__Task goal__.
Can you repeat the rows below word for word, leaving out the pictures?

# # # # # # #

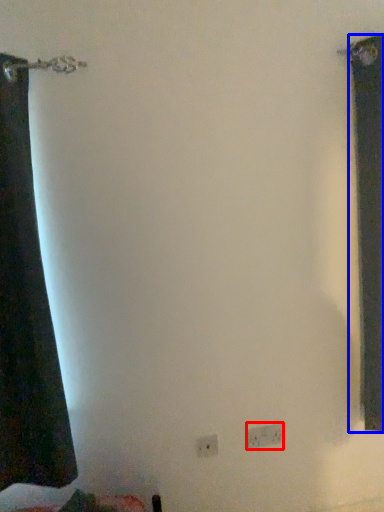
Question: Which object appears closest to the camera in this image, electric outlet (highlighted by a red box) or curtain (highlighted by a blue box)?

Choices:
 (A) electric outlet
 (B) curtain

Answer: (B)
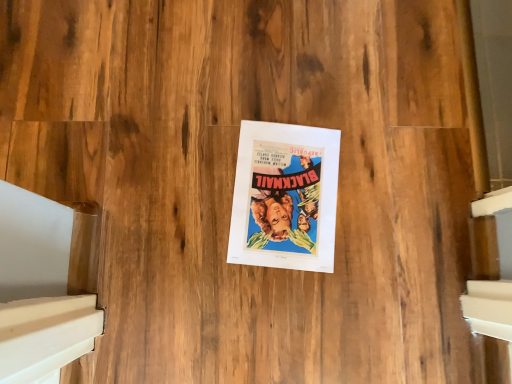
Find the location of a particular element. This screenshot has width=512, height=384. vacant location below matte paper poster at center (from a real-world perspective) is located at coordinates (280, 195).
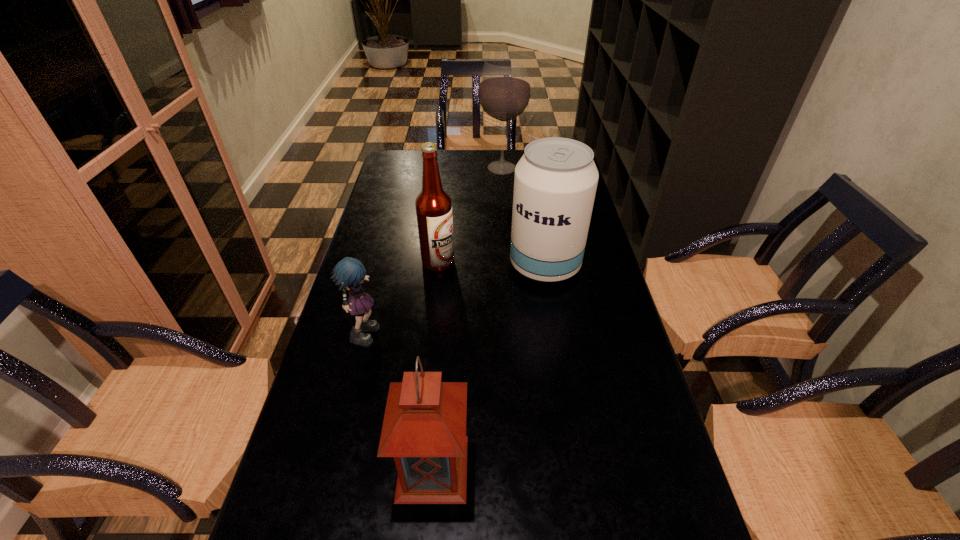
At what (x,y) coordinates should I click in order to perform the action: click on the farthest object. Please return your answer as a coordinate pair (x, y). Looking at the image, I should click on (504, 91).

Where is `the leftmost alcohol`? Image resolution: width=960 pixels, height=540 pixels. the leftmost alcohol is located at coordinates (433, 205).

Identify the location of the nearest object. (424, 428).

Find the location of a particular element. the shortest object is located at coordinates (349, 273).

Where is `the fourth farthest object`? The height and width of the screenshot is (540, 960). the fourth farthest object is located at coordinates (349, 273).

Find the location of a particular element. The height and width of the screenshot is (540, 960). vacant space located 0.170m on the left of the farthest object is located at coordinates (435, 168).

Where is `free region located on the label side of the leftmost alcohol`? free region located on the label side of the leftmost alcohol is located at coordinates (532, 262).

I want to click on blank area located 0.390m on the back of the nearest object, so click(x=446, y=301).

Identify the location of free spot located on the front-facing side of the leftmost object. Image resolution: width=960 pixels, height=540 pixels. [x=433, y=330].

I want to click on object located at the far edge, so click(x=504, y=91).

# # # # # # #

__Written answer__.
Question: Which object appears closest to the camera in this image, electric outlet (highlighted by a red box) or curtain (highlighted by a blue box)?

Choices:
 (A) electric outlet
 (B) curtain

Answer: (B)
Find the location of a particular element. This screenshot has width=512, height=384. vacant location below matte paper poster at center (from a real-world perspective) is located at coordinates (280, 195).
At what (x,y) coordinates should I click in order to perform the action: click on the farthest object. Please return your answer as a coordinate pair (x, y). Looking at the image, I should click on (504, 91).

Where is `the leftmost alcohol`? Image resolution: width=960 pixels, height=540 pixels. the leftmost alcohol is located at coordinates (433, 205).

Identify the location of the nearest object. (424, 428).

Find the location of a particular element. the shortest object is located at coordinates (349, 273).

Where is `the fourth farthest object`? The height and width of the screenshot is (540, 960). the fourth farthest object is located at coordinates (349, 273).

Find the location of a particular element. The height and width of the screenshot is (540, 960). vacant space located 0.170m on the left of the farthest object is located at coordinates (435, 168).

Where is `free region located on the label side of the leftmost alcohol`? free region located on the label side of the leftmost alcohol is located at coordinates (532, 262).

I want to click on blank area located 0.390m on the back of the nearest object, so click(x=446, y=301).

Identify the location of free spot located on the front-facing side of the leftmost object. Image resolution: width=960 pixels, height=540 pixels. [x=433, y=330].

I want to click on object located at the far edge, so click(x=504, y=91).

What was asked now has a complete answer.